(Data listing):
****************
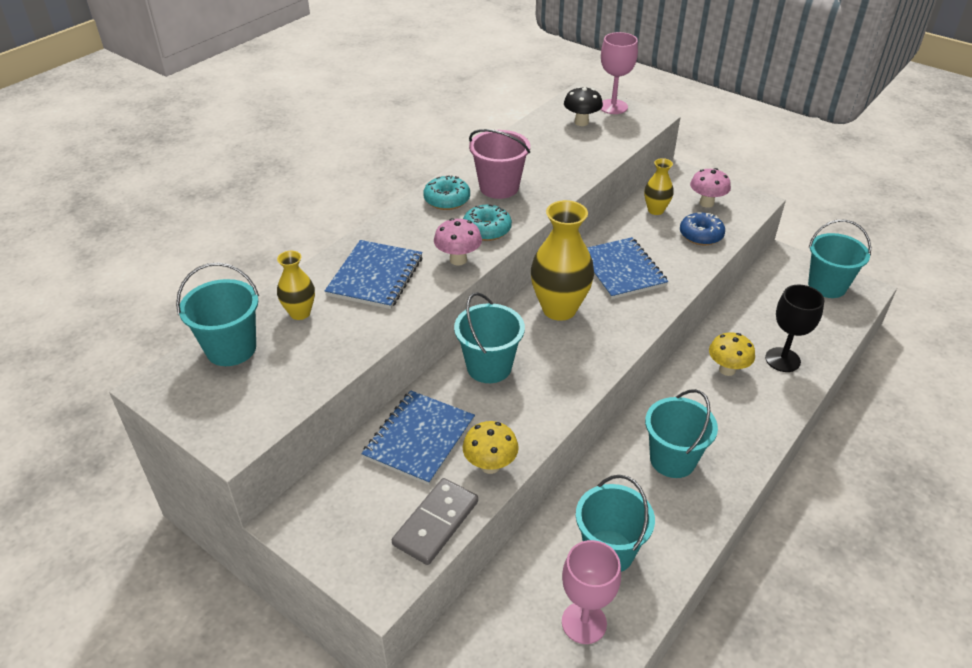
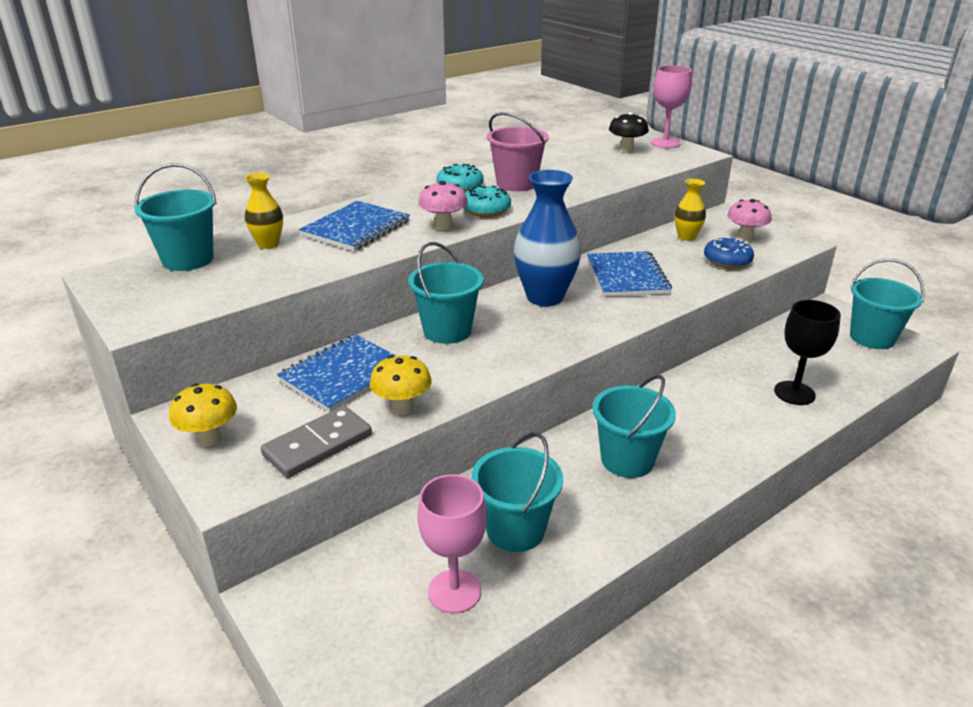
camera: 15 degrees right, 10 degrees down
yellow vase [531,200,594,321] -> blue vase [514,170,581,306]
yellow mushroom [709,332,755,376] -> yellow mushroom moved to [169,383,237,446]

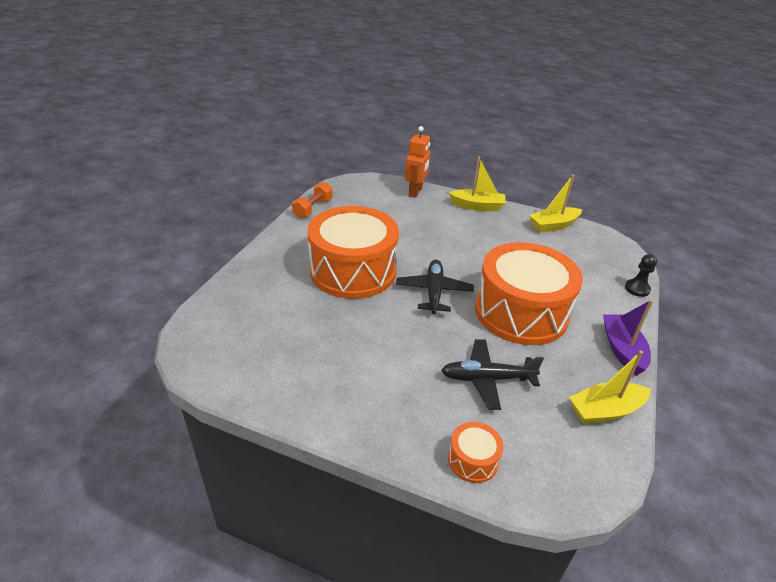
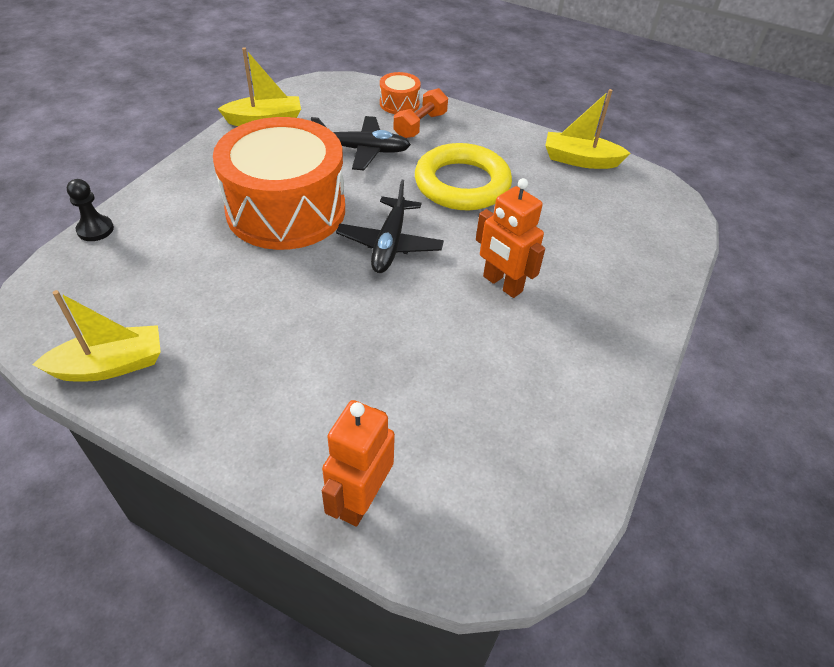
camera: 175 degrees left, 10 degrees up
orange dumbbell [292,182,332,218] -> orange dumbbell moved to [394,88,448,138]
orange drum [307,206,399,299] -> orange robot [476,178,545,298]
yellow boat [449,157,506,211] -> yellow boat moved to [545,89,630,169]
purple boat [603,300,653,376] -> none
none -> yellow ring [415,143,512,211]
****************
(Work instruction):
Which lines of the data include the string "camera"? Copy each of them.

(Solution below):
camera: 15 degrees right, 10 degrees down
camera: 175 degrees left, 10 degrees up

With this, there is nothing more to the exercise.